LISTED RECORDS section start
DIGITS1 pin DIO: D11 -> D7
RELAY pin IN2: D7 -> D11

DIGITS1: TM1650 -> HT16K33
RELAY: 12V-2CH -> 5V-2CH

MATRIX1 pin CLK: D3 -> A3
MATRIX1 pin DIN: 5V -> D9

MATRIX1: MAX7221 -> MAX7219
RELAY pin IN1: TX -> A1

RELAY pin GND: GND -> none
LISTED RECORDS section end
• [THE TASK]: Your task is to transcribe exactly the lines from the one with "RELAY pin IN2: D7 -> D11" through the end of the data, both included, and nothing besides.

• [RESULT OF THE TASK]:
RELAY pin IN2: D7 -> D11

DIGITS1: TM1650 -> HT16K33
RELAY: 12V-2CH -> 5V-2CH

MATRIX1 pin CLK: D3 -> A3
MATRIX1 pin DIN: 5V -> D9

MATRIX1: MAX7221 -> MAX7219
RELAY pin IN1: TX -> A1

RELAY pin GND: GND -> none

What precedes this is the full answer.